[[ Data extracts, beginning ]]

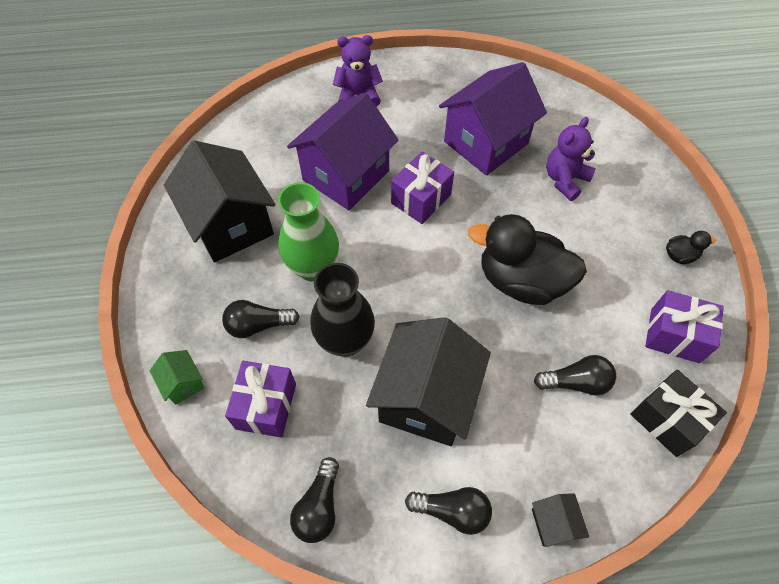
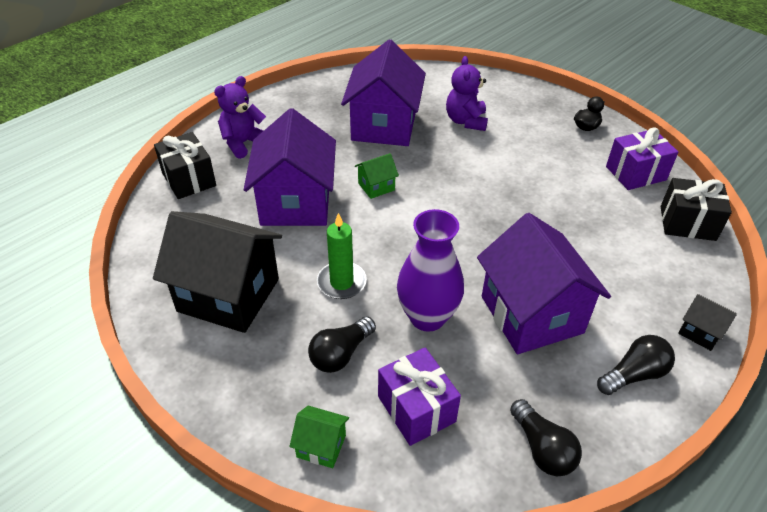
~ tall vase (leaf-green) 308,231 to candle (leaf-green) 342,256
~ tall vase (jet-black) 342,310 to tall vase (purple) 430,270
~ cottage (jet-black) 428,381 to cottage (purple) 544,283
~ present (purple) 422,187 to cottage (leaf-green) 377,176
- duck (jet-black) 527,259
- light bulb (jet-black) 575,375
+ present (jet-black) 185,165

[[ Data extracts, end ]]

_About this exercise_
Would you set down every line of the data above exactly, skipping the pictures?

_Answer section_
~ tall vase (leaf-green) 308,231 to candle (leaf-green) 342,256
~ tall vase (jet-black) 342,310 to tall vase (purple) 430,270
~ cottage (jet-black) 428,381 to cottage (purple) 544,283
~ present (purple) 422,187 to cottage (leaf-green) 377,176
- duck (jet-black) 527,259
- light bulb (jet-black) 575,375
+ present (jet-black) 185,165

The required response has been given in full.